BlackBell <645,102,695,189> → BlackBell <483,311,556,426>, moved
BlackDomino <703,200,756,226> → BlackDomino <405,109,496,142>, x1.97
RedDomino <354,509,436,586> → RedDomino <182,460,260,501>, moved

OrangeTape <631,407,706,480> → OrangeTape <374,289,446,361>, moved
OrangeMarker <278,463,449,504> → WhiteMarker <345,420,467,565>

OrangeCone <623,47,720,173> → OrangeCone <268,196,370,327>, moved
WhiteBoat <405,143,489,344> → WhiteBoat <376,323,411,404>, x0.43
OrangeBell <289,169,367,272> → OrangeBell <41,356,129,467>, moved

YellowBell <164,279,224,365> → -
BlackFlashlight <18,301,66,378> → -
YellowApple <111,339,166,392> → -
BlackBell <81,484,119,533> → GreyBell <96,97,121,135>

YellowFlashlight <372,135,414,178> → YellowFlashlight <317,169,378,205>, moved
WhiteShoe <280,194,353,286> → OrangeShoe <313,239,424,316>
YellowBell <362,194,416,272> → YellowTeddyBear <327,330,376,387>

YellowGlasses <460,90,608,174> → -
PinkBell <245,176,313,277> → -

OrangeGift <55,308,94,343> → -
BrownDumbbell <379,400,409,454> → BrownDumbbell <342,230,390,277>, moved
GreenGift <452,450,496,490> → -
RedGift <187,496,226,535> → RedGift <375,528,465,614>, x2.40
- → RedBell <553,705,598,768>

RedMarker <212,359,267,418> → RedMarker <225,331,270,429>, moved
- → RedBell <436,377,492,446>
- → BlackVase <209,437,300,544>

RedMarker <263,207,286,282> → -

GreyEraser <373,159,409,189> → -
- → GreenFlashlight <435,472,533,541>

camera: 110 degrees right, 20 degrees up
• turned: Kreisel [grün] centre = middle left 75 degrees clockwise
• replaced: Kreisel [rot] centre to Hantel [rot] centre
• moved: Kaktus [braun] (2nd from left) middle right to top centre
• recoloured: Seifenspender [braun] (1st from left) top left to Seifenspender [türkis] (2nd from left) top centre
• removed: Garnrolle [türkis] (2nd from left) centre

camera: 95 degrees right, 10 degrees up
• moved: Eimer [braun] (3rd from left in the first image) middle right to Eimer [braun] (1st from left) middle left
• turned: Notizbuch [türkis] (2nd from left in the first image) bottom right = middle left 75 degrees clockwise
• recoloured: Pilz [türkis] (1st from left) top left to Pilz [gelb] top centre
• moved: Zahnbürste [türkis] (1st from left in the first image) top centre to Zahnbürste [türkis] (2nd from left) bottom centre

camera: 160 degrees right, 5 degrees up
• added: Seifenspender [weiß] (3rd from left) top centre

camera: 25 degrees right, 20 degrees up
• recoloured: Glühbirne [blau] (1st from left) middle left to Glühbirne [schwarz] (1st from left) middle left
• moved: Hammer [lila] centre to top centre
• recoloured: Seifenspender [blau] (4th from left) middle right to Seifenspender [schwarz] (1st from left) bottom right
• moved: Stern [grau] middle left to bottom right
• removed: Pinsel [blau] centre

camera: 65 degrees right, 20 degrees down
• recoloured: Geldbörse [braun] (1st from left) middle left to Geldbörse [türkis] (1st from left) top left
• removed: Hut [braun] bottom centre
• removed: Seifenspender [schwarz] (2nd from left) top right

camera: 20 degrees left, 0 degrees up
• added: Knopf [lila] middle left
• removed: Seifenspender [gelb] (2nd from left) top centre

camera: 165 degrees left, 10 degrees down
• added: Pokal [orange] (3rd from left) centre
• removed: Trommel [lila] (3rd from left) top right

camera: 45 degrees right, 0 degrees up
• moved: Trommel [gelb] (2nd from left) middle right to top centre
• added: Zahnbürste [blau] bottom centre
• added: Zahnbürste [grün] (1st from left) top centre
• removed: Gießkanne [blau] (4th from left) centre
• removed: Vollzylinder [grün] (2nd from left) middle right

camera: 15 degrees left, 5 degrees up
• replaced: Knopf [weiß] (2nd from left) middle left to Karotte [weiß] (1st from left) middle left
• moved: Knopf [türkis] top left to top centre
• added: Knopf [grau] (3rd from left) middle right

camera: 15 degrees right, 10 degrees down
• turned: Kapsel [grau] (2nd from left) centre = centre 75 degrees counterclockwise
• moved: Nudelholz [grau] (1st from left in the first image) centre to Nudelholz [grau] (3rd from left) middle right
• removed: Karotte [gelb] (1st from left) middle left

## ACTIVITY:
Give again, exactly as written, the lines running from the first line of the data above through the line that contains "BlackDomino <703,200,756,226> →".

## EXPECTED ANSWER:
BlackBell <645,102,695,189> → BlackBell <483,311,556,426>, moved
BlackDomino <703,200,756,226> → BlackDomino <405,109,496,142>, x1.97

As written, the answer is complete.